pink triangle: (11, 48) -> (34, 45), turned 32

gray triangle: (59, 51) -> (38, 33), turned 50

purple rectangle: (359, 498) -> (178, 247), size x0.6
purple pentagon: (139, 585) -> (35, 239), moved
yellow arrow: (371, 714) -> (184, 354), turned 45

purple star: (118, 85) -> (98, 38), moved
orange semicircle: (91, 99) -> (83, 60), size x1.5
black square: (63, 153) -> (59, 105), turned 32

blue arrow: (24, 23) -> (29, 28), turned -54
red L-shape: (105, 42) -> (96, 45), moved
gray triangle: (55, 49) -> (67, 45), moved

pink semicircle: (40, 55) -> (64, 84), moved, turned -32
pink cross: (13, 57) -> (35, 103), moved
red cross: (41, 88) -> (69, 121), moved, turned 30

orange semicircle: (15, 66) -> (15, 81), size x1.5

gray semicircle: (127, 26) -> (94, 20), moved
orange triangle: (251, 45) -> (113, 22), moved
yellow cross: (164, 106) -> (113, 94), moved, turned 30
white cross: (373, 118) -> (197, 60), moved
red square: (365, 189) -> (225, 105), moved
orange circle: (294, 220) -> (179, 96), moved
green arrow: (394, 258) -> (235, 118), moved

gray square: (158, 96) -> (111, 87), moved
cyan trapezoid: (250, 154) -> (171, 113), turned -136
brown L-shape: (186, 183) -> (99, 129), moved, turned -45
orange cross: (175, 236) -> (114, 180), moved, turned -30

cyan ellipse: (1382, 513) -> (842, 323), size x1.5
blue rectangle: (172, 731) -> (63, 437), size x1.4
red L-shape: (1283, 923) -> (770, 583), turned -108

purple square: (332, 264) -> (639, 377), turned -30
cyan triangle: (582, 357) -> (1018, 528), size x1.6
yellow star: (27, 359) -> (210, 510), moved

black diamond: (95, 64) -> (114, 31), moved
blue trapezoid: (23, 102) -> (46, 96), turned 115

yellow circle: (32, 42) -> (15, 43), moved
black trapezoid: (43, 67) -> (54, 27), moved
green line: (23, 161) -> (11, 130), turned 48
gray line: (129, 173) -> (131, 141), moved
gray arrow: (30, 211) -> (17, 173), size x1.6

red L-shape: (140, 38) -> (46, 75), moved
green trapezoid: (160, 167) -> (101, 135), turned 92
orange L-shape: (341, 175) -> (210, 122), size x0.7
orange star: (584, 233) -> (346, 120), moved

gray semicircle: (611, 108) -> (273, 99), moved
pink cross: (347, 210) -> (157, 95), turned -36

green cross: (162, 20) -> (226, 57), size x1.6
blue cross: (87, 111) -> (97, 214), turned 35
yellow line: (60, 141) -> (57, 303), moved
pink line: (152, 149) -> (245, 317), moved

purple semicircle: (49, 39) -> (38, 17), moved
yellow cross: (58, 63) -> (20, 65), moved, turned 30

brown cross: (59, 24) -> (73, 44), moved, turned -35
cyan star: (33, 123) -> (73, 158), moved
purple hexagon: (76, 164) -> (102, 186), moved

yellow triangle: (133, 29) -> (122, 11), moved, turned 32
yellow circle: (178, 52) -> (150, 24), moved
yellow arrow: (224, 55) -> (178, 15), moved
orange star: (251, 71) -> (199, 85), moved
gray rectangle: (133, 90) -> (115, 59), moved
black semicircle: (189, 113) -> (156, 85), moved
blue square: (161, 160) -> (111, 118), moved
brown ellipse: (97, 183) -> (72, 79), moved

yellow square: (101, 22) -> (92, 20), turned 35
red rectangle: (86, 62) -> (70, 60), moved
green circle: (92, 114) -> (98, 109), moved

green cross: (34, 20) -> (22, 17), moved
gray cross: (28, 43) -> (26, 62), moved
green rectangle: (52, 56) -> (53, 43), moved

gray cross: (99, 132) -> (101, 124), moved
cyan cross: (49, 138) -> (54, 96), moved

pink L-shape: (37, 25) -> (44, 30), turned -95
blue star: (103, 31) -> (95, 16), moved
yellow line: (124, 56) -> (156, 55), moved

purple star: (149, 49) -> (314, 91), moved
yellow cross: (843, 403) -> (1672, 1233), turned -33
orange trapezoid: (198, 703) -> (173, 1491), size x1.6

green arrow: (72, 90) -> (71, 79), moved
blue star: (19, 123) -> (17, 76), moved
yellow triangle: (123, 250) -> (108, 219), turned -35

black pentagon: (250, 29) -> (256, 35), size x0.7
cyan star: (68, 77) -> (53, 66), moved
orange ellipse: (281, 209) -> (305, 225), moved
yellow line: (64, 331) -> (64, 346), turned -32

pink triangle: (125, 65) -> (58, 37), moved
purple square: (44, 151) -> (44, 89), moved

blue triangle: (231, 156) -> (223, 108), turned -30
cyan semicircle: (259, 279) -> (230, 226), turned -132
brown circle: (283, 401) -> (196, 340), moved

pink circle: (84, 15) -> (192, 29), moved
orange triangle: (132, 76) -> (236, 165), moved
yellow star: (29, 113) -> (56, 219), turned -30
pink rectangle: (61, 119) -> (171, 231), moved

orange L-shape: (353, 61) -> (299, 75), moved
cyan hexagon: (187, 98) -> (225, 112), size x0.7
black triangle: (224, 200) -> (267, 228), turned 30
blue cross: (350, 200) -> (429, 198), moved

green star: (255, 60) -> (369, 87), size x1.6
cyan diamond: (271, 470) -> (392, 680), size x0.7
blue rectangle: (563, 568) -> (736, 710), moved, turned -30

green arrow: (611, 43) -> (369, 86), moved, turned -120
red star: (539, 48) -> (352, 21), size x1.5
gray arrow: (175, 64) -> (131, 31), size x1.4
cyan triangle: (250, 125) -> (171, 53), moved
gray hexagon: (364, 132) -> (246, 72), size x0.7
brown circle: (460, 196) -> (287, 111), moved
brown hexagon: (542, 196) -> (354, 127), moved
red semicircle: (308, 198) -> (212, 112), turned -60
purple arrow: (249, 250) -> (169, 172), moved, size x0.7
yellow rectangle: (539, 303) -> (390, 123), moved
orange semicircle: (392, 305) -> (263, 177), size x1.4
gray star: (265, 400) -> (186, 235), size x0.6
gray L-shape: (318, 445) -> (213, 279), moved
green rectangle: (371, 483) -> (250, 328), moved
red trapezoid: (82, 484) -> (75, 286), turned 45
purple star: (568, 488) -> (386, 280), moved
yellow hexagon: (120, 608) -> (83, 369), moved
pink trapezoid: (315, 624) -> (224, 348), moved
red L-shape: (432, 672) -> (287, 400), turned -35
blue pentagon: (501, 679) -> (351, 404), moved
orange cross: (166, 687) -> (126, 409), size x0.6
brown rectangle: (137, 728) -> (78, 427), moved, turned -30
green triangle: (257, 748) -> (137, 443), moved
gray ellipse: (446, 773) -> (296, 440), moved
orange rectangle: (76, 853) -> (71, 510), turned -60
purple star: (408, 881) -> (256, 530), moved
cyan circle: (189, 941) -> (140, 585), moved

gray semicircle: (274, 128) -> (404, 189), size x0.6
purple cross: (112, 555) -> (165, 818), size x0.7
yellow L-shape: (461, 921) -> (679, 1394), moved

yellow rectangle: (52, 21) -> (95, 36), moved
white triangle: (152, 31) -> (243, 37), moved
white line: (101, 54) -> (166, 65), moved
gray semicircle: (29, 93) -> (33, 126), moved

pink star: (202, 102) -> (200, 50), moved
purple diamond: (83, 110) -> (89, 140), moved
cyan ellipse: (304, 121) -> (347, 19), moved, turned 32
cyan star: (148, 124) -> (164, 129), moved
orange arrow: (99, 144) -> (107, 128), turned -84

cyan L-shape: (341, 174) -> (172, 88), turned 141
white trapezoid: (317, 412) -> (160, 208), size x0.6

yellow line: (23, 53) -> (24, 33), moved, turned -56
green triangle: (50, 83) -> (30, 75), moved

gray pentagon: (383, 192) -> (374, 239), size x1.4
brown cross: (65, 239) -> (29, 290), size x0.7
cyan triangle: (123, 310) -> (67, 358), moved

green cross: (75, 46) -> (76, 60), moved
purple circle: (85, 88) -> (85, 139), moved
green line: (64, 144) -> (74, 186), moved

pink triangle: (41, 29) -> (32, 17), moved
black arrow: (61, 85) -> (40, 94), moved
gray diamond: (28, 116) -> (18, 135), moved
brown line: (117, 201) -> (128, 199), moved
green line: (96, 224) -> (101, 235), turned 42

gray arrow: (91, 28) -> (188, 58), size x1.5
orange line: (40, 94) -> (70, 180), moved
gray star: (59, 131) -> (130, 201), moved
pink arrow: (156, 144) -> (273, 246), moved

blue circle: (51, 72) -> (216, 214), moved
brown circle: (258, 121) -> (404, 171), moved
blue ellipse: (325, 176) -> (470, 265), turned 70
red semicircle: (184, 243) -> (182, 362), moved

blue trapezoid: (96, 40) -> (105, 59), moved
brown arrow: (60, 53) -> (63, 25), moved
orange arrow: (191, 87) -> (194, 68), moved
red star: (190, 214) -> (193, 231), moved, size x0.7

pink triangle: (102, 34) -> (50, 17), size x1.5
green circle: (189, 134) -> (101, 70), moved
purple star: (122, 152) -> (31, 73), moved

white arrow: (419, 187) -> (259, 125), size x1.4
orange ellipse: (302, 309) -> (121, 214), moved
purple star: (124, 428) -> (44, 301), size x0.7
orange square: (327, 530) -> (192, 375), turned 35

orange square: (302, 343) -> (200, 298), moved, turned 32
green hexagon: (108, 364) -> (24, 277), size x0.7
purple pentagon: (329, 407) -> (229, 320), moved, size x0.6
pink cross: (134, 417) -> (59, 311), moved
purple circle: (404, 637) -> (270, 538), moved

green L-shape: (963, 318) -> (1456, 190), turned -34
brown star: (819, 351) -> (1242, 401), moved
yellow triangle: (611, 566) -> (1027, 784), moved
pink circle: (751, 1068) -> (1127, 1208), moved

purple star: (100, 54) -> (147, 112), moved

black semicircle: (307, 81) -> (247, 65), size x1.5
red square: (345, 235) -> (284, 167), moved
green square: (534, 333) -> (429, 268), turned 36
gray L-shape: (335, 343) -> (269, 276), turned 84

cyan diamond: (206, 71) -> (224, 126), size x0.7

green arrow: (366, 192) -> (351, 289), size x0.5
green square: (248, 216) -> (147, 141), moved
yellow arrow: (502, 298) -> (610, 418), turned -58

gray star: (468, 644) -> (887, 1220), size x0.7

----------------------------------------

Scan the lines above for "orange star: (251, 71) -> (199, 85), moved" and for "yellow square: (101, 22)". Repeat exactly the line holding each of them and every line in between.

orange star: (251, 71) -> (199, 85), moved
gray rectangle: (133, 90) -> (115, 59), moved
black semicircle: (189, 113) -> (156, 85), moved
blue square: (161, 160) -> (111, 118), moved
brown ellipse: (97, 183) -> (72, 79), moved

yellow square: (101, 22) -> (92, 20), turned 35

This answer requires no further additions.